TASK TO COMPLETE: Express everything from the start of the lines down to the line containing "Question: Which object is the" as a numbered list, leaving out blank lines.

_ _ _ _

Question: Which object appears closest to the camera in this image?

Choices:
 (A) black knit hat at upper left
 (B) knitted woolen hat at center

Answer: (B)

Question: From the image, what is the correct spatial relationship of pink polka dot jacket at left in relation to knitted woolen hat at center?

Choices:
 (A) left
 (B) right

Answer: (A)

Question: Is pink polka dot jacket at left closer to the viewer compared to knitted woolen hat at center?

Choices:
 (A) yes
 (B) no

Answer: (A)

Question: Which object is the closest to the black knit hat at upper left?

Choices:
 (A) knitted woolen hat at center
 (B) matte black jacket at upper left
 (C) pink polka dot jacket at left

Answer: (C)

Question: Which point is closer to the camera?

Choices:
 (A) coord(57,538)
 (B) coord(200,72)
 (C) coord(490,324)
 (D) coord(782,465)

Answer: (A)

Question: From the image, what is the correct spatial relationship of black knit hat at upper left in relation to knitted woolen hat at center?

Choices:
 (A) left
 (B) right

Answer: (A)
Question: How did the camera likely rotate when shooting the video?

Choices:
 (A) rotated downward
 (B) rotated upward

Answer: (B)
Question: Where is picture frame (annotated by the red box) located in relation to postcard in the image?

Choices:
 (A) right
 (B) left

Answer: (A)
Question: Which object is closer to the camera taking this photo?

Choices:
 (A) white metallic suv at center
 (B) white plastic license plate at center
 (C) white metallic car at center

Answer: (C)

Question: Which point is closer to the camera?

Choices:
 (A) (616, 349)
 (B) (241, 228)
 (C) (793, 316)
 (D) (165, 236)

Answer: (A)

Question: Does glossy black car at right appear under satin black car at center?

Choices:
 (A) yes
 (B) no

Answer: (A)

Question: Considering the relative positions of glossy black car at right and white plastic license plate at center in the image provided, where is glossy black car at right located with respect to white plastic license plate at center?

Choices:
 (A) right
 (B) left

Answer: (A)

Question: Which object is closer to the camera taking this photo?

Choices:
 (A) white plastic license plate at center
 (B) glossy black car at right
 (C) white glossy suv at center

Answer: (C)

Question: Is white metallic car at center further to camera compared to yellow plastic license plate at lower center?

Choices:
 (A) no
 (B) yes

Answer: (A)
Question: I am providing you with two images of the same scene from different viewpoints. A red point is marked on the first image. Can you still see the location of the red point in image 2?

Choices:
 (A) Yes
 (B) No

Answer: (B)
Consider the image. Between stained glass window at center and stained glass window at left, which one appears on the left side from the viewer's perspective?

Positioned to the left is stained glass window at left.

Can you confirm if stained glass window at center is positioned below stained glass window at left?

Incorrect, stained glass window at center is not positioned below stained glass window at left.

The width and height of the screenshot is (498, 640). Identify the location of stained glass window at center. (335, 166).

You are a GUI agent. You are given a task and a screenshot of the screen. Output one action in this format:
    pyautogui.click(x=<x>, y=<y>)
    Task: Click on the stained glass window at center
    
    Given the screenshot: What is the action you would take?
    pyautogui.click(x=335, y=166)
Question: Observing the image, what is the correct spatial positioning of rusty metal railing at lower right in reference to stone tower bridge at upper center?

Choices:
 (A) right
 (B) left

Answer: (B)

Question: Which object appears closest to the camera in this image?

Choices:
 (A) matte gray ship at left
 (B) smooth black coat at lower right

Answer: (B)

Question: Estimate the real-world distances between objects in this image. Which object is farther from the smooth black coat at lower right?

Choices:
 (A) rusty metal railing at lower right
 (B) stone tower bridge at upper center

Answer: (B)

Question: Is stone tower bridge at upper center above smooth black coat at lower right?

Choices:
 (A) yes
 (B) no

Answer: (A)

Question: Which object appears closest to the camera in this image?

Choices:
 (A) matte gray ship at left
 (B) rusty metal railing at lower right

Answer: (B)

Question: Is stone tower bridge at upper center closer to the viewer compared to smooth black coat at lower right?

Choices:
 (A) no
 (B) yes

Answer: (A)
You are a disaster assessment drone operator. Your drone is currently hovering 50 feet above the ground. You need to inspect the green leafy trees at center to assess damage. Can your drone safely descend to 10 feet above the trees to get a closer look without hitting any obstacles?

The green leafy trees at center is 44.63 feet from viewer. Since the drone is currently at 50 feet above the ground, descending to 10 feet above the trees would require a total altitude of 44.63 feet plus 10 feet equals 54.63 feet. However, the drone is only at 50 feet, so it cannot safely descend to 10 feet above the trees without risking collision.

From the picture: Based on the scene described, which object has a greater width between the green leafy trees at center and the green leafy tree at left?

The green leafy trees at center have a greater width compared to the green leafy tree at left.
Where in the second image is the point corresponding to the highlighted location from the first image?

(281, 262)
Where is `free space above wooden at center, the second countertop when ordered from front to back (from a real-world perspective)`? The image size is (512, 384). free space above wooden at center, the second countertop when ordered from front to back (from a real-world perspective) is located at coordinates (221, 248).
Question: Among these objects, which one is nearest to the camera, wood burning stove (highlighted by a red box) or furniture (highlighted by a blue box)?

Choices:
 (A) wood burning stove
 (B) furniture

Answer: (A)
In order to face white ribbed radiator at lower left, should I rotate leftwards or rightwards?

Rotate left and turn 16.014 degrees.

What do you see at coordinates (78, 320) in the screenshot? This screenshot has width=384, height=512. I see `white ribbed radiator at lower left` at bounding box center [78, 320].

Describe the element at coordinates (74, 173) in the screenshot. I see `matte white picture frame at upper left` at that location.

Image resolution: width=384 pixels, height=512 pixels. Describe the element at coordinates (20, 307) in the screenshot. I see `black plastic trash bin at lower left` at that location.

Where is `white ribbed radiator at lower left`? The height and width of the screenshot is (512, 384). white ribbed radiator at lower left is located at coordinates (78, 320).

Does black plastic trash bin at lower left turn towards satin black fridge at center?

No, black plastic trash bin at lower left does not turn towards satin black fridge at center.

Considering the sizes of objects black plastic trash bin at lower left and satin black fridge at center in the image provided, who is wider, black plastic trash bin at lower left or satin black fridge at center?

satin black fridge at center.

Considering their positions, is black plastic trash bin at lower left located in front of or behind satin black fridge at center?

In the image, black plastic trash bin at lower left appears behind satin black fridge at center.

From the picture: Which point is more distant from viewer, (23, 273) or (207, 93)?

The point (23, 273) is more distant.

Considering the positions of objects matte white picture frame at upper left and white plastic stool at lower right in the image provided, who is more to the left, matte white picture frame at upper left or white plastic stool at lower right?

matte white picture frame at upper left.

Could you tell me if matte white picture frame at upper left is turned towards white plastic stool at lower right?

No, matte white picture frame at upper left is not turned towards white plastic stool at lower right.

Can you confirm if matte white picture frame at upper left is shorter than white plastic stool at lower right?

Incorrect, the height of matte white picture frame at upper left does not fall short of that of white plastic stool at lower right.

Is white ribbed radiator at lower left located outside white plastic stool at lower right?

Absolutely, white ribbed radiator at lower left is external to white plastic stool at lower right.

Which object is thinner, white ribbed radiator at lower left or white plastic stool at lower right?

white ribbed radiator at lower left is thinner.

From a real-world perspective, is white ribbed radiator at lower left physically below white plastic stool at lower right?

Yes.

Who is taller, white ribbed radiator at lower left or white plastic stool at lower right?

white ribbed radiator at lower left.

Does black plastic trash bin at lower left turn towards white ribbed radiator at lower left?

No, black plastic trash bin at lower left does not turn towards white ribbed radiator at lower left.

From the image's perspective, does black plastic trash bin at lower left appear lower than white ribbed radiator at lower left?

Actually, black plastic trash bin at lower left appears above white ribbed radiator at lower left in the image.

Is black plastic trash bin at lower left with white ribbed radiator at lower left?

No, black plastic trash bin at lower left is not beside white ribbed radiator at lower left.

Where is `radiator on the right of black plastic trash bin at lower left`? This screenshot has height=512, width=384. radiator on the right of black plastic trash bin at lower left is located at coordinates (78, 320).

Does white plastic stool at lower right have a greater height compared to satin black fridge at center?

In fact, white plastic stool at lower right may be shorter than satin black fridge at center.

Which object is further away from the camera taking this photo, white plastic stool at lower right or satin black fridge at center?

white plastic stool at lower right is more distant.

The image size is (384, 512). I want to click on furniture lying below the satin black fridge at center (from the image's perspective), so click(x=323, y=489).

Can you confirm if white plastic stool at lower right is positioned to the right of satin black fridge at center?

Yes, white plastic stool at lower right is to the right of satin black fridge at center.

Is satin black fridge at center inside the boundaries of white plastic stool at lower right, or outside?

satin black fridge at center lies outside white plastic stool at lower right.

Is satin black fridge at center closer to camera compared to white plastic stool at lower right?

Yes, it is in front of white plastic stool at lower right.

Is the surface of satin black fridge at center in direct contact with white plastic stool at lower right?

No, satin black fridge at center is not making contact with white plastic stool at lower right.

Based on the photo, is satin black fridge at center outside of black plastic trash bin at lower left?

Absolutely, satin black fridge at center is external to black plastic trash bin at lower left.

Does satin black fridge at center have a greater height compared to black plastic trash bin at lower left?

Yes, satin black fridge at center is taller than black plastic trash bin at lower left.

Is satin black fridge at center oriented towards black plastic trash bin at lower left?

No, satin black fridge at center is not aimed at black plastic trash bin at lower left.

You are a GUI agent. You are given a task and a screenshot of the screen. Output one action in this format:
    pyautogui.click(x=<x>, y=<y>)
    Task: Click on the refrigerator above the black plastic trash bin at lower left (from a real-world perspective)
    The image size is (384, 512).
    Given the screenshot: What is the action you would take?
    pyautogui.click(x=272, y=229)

_ _ _ _

FINISHED ANSWER:
1. Question: Which object appears closest to the camera in this image?
2. Choices:
3.  (A) black knit hat at upper left
4.  (B) knitted woolen hat at center
5. Answer: (B)
6. Question: From the image, what is the correct spatial relationship of pink polka dot jacket at left in relation to knitted woolen hat at center?
7. Choices:
8.  (A) left
9.  (B) right
10. Answer: (A)
11. Question: Is pink polka dot jacket at left closer to the viewer compared to knitted woolen hat at center?
12. Choices:
13.  (A) yes
14.  (B) no
15. Answer: (A)
16. Question: Which object is the closest to the black knit hat at upper left?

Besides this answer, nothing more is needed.